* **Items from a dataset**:
/---

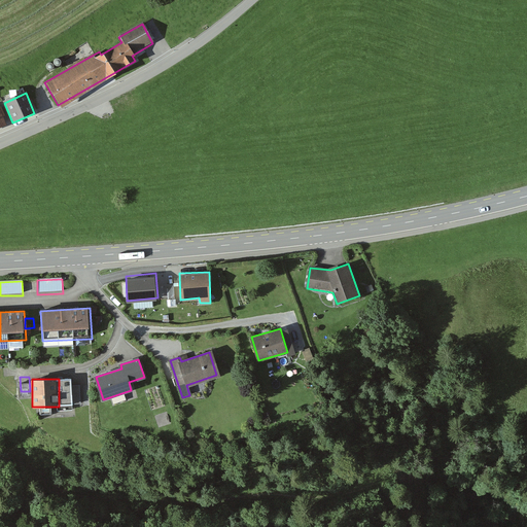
[(73,379),(75,396),(83,396),(81,379),(73,379)]
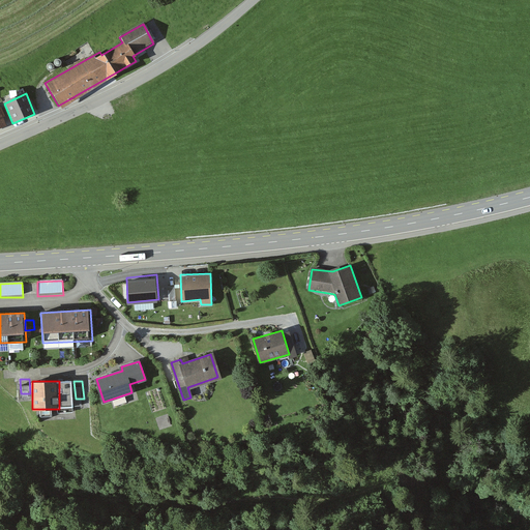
All buildings are outlined.
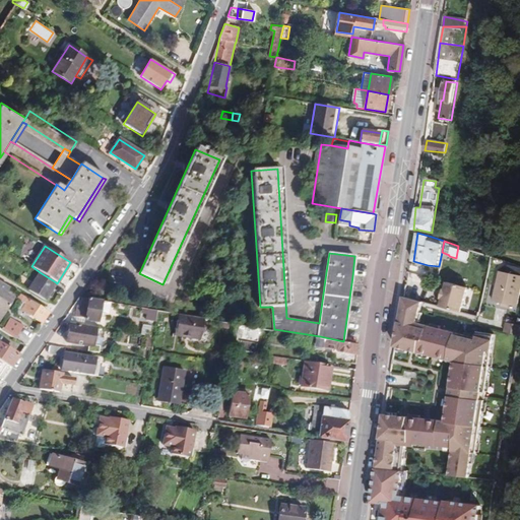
[(28,290),(45,301),(56,282),(40,272),(28,290)]
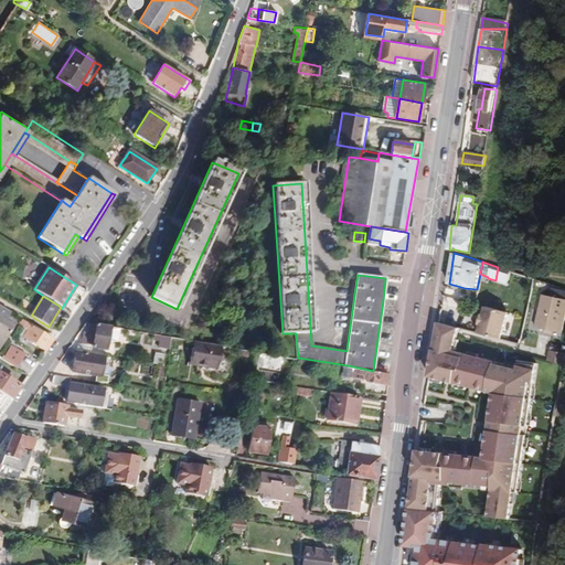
[(536,328),(562,333),(564,317),(564,299),(543,296),(536,328)]
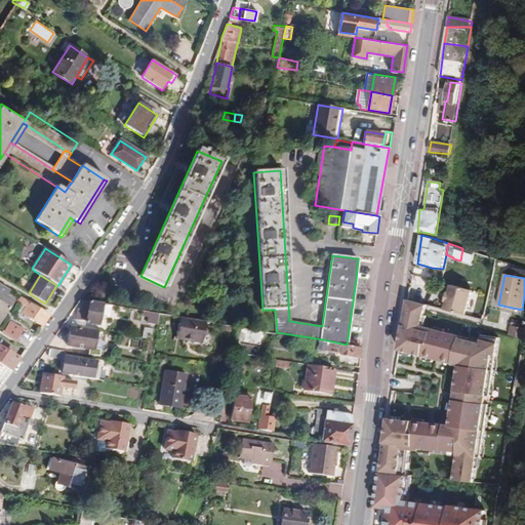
[(6,296),(9,290),(0,284),(0,322),(13,301),(6,296)]
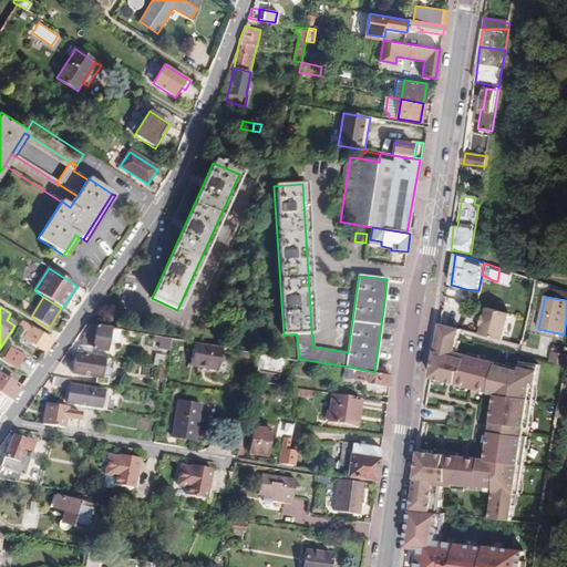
[(481,334),(508,342),(516,316),(491,309),(487,308),(485,317),(484,317),(481,326),(483,326),(481,334)]
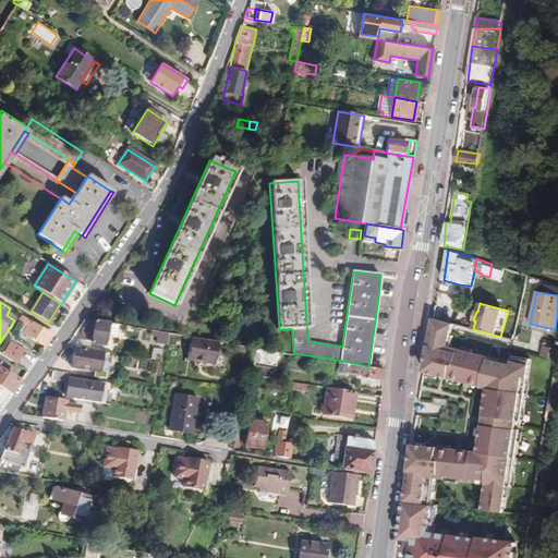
[(23,332),(45,347),(52,335),(21,315),(17,320),(27,327),(23,332)]
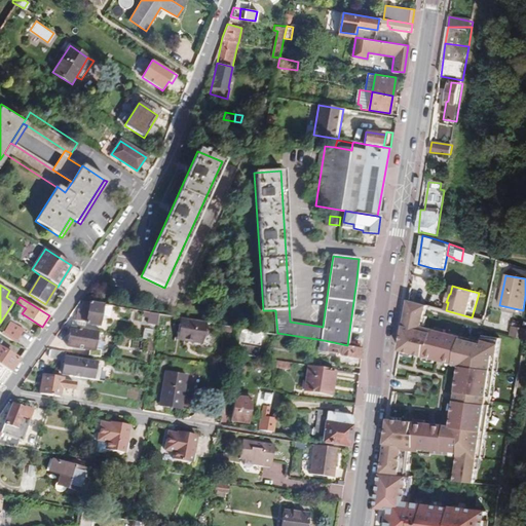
[(102,304),(83,301),(81,310),(78,309),(75,321),(84,323),(85,322),(98,324),(102,304)]
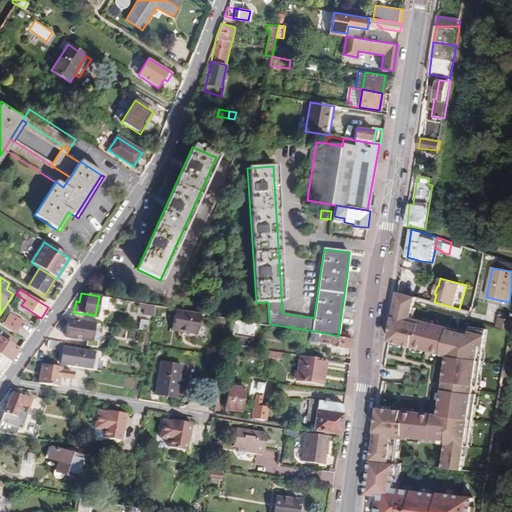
[(397,293),(390,341),(448,356),(440,414),(380,408),(372,460),(397,463),(400,438),(446,444),(443,469),(462,472),(466,445),(469,446),(477,394),(473,394),(475,386),(478,386),(486,330),(470,327),(469,333),(411,318),(416,298),(397,293)]
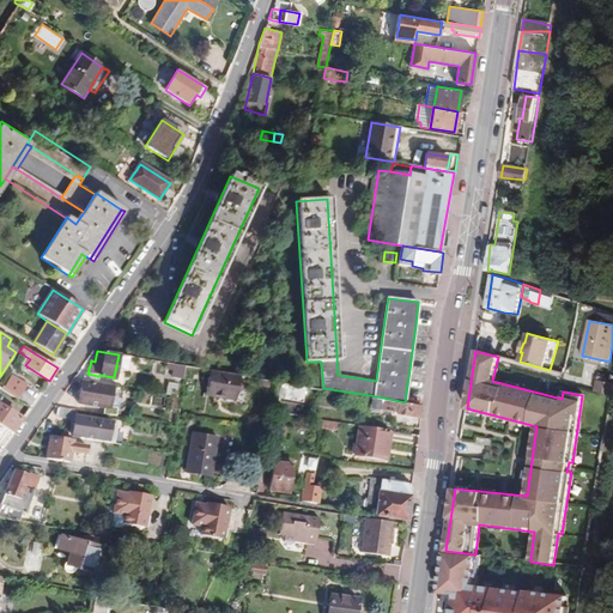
[(171,377),(182,378),(184,365),(174,364),(173,370),(171,377)]
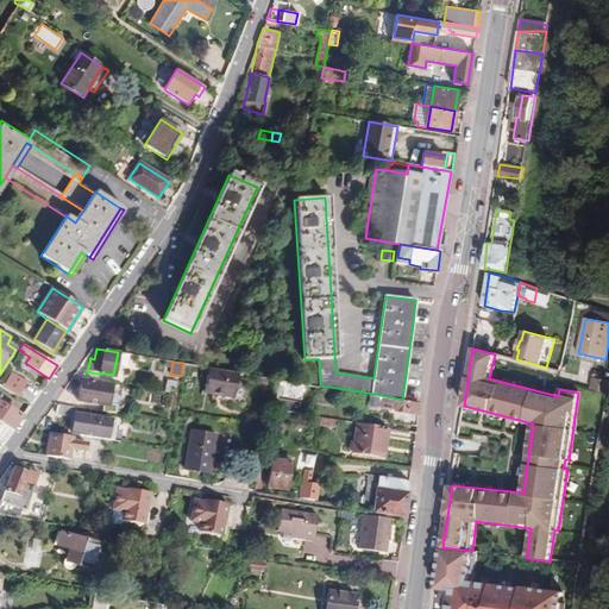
[(590,382),(592,363),(579,362),(578,381),(590,382)]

\---

* **Exercise directions**:
Drop the images and repeat the data exactly.

* **Reply to the exercise**:
[(73,379),(75,396),(83,396),(81,379),(73,379)]
All buildings are outlined.
[(28,290),(45,301),(56,282),(40,272),(28,290)]
[(536,328),(562,333),(564,317),(564,299),(543,296),(536,328)]
[(6,296),(9,290),(0,284),(0,322),(13,301),(6,296)]
[(481,334),(508,342),(516,316),(491,309),(487,308),(485,317),(484,317),(481,326),(483,326),(481,334)]
[(23,332),(45,347),(52,335),(21,315),(17,320),(27,327),(23,332)]
[(102,304),(83,301),(81,310),(78,309),(75,321),(84,323),(85,322),(98,324),(102,304)]
[(397,293),(390,341),(448,356),(440,414),(380,408),(372,460),(397,463),(400,438),(446,444),(443,469),(462,472),(466,445),(469,446),(477,394),(473,394),(475,386),(478,386),(486,330),(470,327),(469,333),(411,318),(416,298),(397,293)]
[(171,377),(182,378),(184,365),(174,364),(173,370),(171,377)]
[(590,382),(592,363),(579,362),(578,381),(590,382)]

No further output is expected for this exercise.